PROBLEM STATEMENT:
Please repeat, unchanged, the lines at the top of the listing below, ending with the one that has "orange round brick I7:J8".

EXERCISE DATA:
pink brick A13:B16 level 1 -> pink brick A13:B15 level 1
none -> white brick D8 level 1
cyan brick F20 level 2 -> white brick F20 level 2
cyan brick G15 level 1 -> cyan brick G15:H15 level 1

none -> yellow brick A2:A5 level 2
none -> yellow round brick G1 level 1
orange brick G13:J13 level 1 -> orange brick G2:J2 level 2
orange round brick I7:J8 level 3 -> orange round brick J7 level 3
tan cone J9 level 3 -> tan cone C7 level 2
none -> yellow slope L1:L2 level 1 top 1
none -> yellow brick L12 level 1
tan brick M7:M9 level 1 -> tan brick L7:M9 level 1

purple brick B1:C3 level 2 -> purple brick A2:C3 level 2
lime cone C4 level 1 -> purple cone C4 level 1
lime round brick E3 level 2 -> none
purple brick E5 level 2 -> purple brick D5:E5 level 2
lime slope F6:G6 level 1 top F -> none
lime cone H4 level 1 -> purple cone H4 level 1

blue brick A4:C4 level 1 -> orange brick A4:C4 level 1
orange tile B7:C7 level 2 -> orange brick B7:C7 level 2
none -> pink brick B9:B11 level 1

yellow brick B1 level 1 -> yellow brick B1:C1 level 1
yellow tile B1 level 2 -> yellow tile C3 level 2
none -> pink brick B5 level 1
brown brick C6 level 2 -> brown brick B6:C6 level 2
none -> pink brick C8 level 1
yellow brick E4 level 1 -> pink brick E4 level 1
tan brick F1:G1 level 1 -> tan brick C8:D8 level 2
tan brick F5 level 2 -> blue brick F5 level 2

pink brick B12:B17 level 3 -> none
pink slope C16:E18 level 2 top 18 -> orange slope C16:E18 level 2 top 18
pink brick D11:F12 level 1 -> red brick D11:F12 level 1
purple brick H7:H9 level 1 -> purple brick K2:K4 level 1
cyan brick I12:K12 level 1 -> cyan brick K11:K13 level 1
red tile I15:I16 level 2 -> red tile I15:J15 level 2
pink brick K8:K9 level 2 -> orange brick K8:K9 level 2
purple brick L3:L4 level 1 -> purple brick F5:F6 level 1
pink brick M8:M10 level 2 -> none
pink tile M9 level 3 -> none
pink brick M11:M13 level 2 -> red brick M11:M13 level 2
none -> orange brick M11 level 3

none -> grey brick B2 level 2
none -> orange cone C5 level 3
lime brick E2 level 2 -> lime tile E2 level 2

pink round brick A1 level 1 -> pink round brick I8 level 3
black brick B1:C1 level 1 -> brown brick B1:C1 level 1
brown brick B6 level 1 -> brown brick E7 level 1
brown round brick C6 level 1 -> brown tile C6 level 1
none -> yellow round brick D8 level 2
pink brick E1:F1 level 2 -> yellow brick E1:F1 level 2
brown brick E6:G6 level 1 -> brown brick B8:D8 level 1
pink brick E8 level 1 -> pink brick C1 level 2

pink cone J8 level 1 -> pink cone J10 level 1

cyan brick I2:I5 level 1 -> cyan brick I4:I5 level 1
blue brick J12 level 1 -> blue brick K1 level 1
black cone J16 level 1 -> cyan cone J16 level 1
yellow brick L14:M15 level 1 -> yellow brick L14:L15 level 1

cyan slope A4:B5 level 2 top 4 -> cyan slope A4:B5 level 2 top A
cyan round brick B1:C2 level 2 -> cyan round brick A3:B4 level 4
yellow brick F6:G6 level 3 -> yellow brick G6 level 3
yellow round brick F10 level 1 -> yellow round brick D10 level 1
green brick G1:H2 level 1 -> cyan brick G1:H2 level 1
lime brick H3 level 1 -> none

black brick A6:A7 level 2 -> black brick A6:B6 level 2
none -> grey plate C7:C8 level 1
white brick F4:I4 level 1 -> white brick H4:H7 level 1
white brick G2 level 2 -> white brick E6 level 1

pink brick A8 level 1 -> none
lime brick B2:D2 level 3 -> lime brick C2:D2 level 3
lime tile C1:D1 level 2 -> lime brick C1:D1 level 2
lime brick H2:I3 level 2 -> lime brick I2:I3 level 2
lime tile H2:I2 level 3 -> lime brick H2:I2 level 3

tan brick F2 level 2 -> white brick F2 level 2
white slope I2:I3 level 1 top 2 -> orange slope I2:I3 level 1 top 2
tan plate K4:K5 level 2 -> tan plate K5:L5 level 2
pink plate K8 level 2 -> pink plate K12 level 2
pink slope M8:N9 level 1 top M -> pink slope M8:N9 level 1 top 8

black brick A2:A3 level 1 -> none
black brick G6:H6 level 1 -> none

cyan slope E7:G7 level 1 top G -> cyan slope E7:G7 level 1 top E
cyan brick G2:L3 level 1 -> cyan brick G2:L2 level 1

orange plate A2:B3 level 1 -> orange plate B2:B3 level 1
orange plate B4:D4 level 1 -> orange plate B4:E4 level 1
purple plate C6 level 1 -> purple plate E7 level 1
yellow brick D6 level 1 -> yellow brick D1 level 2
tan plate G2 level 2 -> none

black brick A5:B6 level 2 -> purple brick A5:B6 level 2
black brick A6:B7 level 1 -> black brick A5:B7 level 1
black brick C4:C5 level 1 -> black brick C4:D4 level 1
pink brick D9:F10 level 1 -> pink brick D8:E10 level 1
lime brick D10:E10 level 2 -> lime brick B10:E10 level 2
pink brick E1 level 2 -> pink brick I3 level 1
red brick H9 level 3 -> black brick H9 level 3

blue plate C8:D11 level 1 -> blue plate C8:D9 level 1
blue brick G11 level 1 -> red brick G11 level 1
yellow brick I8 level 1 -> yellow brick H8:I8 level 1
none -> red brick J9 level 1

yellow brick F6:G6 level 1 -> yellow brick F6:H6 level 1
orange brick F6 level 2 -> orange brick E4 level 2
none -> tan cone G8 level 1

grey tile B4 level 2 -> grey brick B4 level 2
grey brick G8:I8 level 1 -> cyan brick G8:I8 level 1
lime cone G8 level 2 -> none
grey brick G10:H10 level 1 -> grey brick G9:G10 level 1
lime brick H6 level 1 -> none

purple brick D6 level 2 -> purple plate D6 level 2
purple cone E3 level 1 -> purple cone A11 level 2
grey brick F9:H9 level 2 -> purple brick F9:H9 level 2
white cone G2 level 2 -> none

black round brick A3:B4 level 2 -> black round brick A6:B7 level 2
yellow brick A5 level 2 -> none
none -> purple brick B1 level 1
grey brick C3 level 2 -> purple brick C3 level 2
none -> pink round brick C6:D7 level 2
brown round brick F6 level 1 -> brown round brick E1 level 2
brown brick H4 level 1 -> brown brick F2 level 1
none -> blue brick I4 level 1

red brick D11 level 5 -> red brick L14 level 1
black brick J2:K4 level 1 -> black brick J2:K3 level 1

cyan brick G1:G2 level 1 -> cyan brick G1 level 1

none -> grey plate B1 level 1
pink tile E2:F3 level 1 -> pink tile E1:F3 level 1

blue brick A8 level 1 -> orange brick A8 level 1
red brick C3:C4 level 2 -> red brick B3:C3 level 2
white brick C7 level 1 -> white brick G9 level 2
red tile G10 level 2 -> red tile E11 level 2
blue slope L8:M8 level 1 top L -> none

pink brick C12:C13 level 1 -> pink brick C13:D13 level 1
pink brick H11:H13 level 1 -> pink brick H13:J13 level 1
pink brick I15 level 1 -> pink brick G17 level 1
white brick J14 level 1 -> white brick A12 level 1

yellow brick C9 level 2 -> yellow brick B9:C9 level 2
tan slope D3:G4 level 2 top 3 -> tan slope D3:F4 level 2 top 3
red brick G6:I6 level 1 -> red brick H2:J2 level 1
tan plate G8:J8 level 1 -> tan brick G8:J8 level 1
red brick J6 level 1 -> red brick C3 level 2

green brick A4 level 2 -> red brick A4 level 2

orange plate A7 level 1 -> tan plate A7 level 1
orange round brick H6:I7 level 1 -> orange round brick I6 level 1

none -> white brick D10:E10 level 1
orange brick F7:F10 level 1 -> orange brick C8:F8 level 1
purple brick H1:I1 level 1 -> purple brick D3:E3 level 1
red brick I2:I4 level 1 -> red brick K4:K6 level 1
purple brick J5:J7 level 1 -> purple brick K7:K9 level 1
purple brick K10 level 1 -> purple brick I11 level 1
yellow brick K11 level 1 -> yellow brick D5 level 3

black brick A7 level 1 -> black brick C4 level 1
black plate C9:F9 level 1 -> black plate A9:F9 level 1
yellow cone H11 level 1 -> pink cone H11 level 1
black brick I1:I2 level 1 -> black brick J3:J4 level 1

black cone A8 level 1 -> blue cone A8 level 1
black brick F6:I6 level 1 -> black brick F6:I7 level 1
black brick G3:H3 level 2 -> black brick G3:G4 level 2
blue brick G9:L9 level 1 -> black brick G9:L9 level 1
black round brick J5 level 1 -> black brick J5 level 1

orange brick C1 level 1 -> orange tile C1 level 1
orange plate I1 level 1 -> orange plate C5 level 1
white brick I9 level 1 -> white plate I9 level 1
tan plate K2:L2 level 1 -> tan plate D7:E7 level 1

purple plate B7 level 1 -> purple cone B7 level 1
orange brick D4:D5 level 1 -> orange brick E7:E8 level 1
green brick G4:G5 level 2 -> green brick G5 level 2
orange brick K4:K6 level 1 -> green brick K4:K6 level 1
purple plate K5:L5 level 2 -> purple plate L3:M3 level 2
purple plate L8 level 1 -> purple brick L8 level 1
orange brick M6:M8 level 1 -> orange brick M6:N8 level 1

TASK ANSWER:
pink brick A13:B16 level 1 -> pink brick A13:B15 level 1
none -> white brick D8 level 1
cyan brick F20 level 2 -> white brick F20 level 2
cyan brick G15 level 1 -> cyan brick G15:H15 level 1

none -> yellow brick A2:A5 level 2
none -> yellow round brick G1 level 1
orange brick G13:J13 level 1 -> orange brick G2:J2 level 2
orange round brick I7:J8 level 3 -> orange round brick J7 level 3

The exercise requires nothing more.